Supplied data →
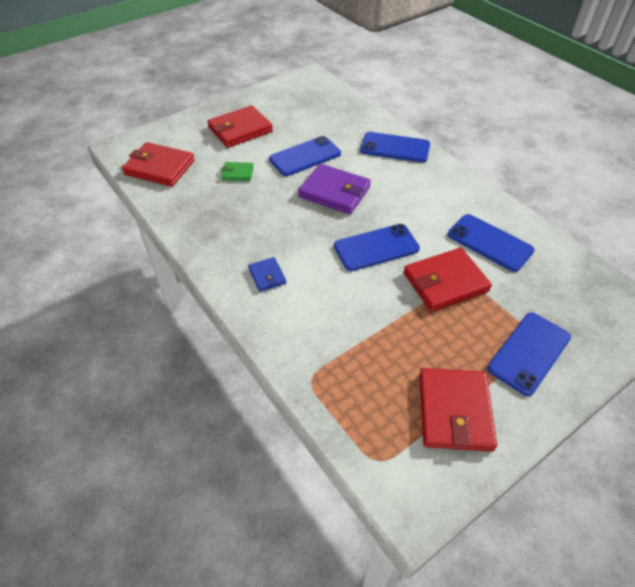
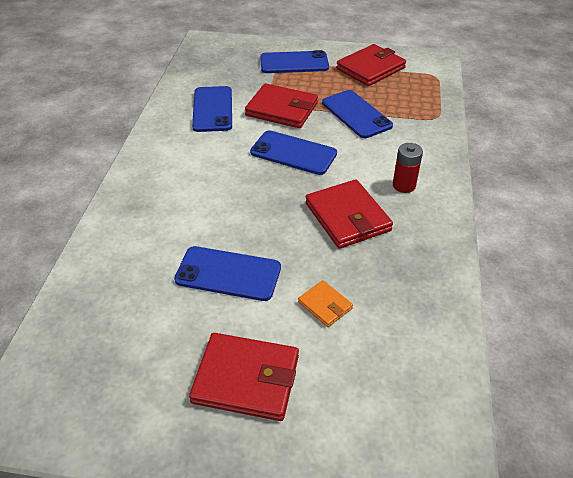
camera: 135 degrees left, 5 degrees down
(160, 167) = (413, 389): red wallet -> red wallet (347, 217)
(237, 173) = (325, 305): green wallet -> orange wallet
(267, 276) = (404, 185): blue wallet -> red battery
(334, 192) = (258, 215): purple wallet -> none
(395, 148) = (132, 218): blue phone -> blue phone (356, 114)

Assigned task →
The line that contains "(237, 173) = (325, 305): green", the final line of the listing, and every line between them are to be retyped exactly; nothing else.

Your solution →
(237, 173) = (325, 305): green wallet -> orange wallet
(267, 276) = (404, 185): blue wallet -> red battery
(334, 192) = (258, 215): purple wallet -> none
(395, 148) = (132, 218): blue phone -> blue phone (356, 114)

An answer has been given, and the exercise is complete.